The listing below should be printed exactly, though its pictures must not be.

SUPPLIED MATERIAL
+ + + + +
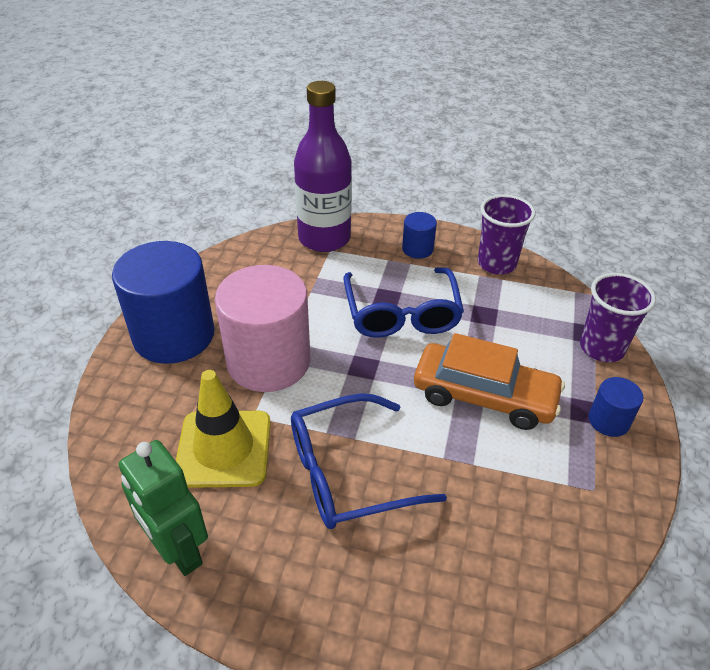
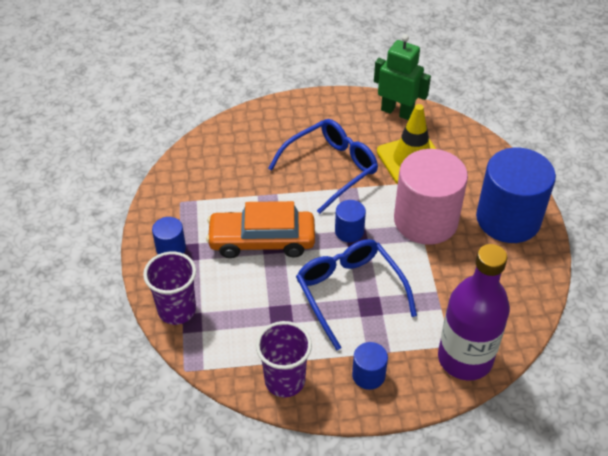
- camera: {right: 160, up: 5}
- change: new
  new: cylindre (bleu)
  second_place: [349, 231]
+ + + + +
WORKED SOLUTION
- camera: {right: 160, up: 5}
- change: new
  new: cylindre (bleu)
  second_place: [349, 231]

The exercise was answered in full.